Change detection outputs

◆ ◆ ◆ ◆ ◆ ◆ ◆

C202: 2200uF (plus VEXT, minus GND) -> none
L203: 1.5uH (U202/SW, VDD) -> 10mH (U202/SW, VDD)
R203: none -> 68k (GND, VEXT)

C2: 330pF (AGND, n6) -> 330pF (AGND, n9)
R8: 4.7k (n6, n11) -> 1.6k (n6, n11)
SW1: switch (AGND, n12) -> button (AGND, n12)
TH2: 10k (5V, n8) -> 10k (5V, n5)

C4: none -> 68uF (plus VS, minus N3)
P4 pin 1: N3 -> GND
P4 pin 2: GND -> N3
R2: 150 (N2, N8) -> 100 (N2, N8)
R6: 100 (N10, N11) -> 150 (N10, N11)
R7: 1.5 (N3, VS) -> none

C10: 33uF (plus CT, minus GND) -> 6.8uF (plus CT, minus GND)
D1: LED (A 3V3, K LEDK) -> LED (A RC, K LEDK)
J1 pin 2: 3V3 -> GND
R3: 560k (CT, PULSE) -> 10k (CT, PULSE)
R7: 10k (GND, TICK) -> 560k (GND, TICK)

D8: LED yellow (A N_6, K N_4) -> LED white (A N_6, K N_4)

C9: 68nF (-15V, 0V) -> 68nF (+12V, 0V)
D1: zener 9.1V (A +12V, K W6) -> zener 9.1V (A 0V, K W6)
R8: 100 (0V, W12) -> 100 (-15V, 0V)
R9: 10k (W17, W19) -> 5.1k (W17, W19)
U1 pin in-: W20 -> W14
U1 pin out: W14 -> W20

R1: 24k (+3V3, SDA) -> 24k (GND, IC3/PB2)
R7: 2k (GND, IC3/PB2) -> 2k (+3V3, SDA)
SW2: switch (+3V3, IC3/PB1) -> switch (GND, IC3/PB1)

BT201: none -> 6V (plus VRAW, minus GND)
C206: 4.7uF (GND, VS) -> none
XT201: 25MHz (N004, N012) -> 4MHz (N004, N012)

◆ ◆ ◆ ◆ ◆ ◆ ◆

## Activity
For this exercise, copy the lines from the one that contains "SW2: switch (+3V3, IC3/PB1)" through the last line of the records, exactly and only those.

## Reply to the task
SW2: switch (+3V3, IC3/PB1) -> switch (GND, IC3/PB1)

BT201: none -> 6V (plus VRAW, minus GND)
C206: 4.7uF (GND, VS) -> none
XT201: 25MHz (N004, N012) -> 4MHz (N004, N012)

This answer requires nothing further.